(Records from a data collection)
==========

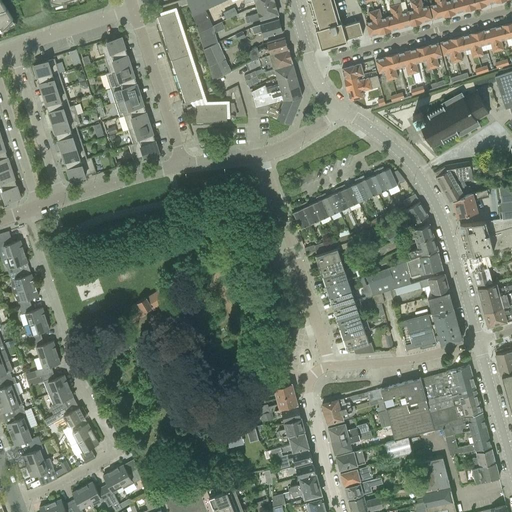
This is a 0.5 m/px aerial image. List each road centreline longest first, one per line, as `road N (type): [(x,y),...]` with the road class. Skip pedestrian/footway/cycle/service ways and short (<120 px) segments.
road 1 (residential): [(14,501),(116,452),(76,382),(23,212)]
road 2 (tertiary): [(477,341),(435,203),(385,142)]
road 3 (residential): [(310,65),(511,10)]
road 4 (residential): [(330,366),(276,202)]
road 5 (residential): [(181,165),(131,10)]
road 6 (residential): [(339,511),(307,390),(310,377),(330,366)]
road 7 (residential): [(60,199),(11,50)]
road 8 (residential): [(330,366),(410,361),(477,341)]
road 9 (tertiary): [(511,470),(477,341)]
road 10 (residential): [(11,50),(131,10)]
road 11 (residential): [(60,199),(181,165)]
road 12 (residential): [(276,202),(354,166),(385,142)]
road 13 (residential): [(0,90),(38,207)]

==========

## What the task requires
Rewrite the records from their first line through the line containing "road 5 (residential): [(181,165),(131,10)]", replacing "aerial image" with "overhead image" and changing nothing else. Leave the pictures out of your answer.

## The output
This is a 0.5 m/px overhead image. List each road centreline longest first, one per line, as `road N (type): [(x,y),...]` with the road class. Skip pedestrian/footway/cycle/service ways and short (<120 px) segments.
road 1 (residential): [(14,501),(116,452),(76,382),(23,212)]
road 2 (tertiary): [(477,341),(435,203),(385,142)]
road 3 (residential): [(310,65),(511,10)]
road 4 (residential): [(330,366),(276,202)]
road 5 (residential): [(181,165),(131,10)]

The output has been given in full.